Exercise aim
From the listing below, set down exactly the lines between the one holding "camera: 40 degrees left, 10 degrees down" and the one holding "(502, 212) = (478, 247): black", inclusive. No other line is wanted.
BEGIN Extracted records
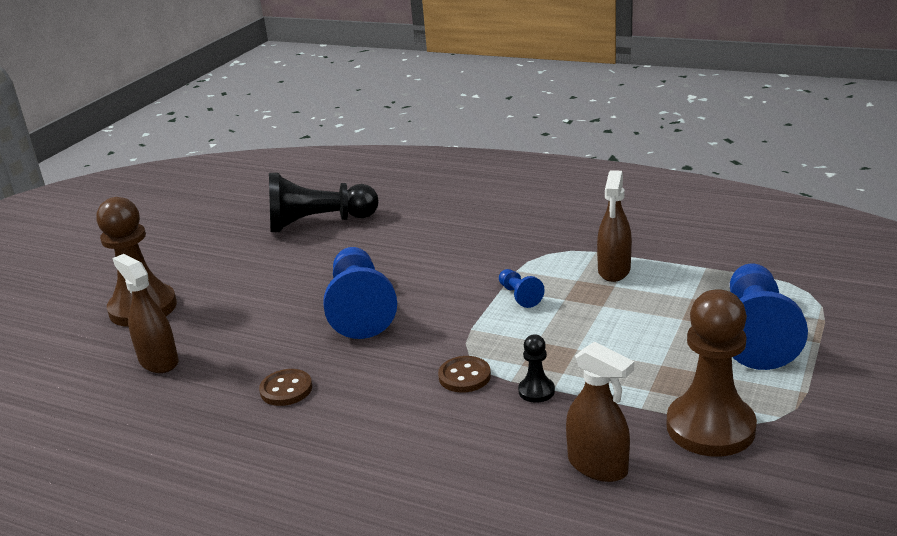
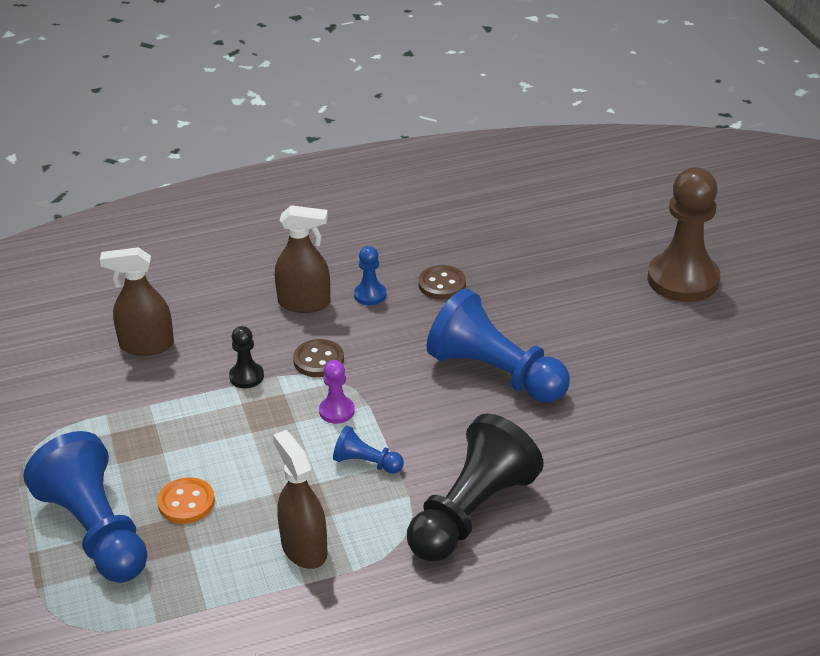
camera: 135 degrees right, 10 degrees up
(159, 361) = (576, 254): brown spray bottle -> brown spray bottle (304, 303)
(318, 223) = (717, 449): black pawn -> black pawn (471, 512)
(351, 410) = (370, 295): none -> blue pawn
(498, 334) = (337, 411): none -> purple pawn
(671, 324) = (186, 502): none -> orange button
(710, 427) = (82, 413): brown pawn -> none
END Extracted records
BEGIN Extracted records
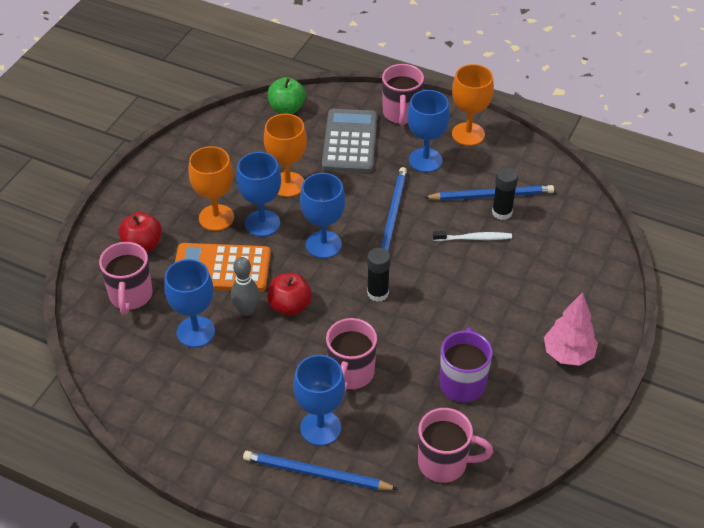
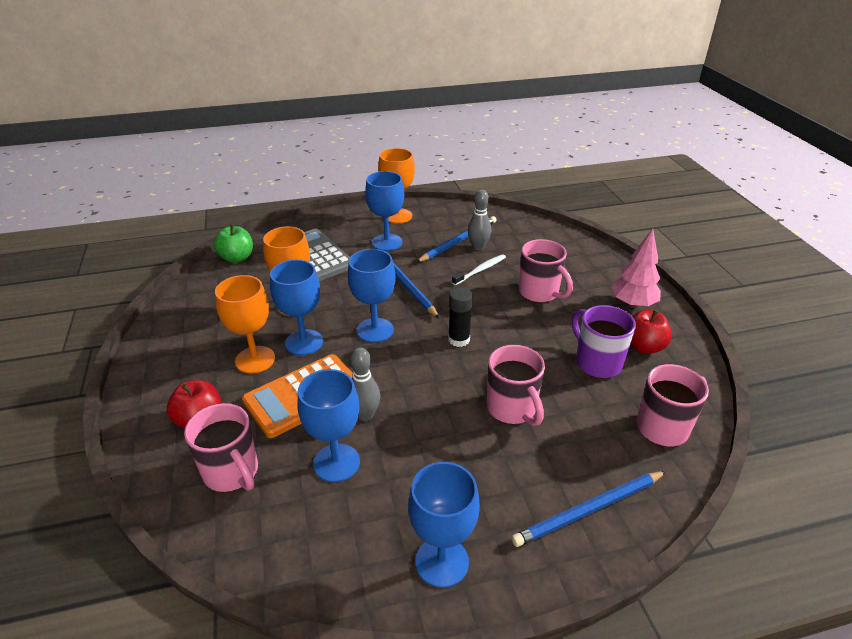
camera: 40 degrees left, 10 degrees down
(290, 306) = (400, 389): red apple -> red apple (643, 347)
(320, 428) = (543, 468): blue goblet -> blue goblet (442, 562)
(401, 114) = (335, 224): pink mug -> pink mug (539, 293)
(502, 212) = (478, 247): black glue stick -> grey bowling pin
END Extracted records
Task answer
camera: 40 degrees left, 10 degrees down
(290, 306) = (400, 389): red apple -> red apple (643, 347)
(320, 428) = (543, 468): blue goblet -> blue goblet (442, 562)
(401, 114) = (335, 224): pink mug -> pink mug (539, 293)
(502, 212) = (478, 247): black glue stick -> grey bowling pin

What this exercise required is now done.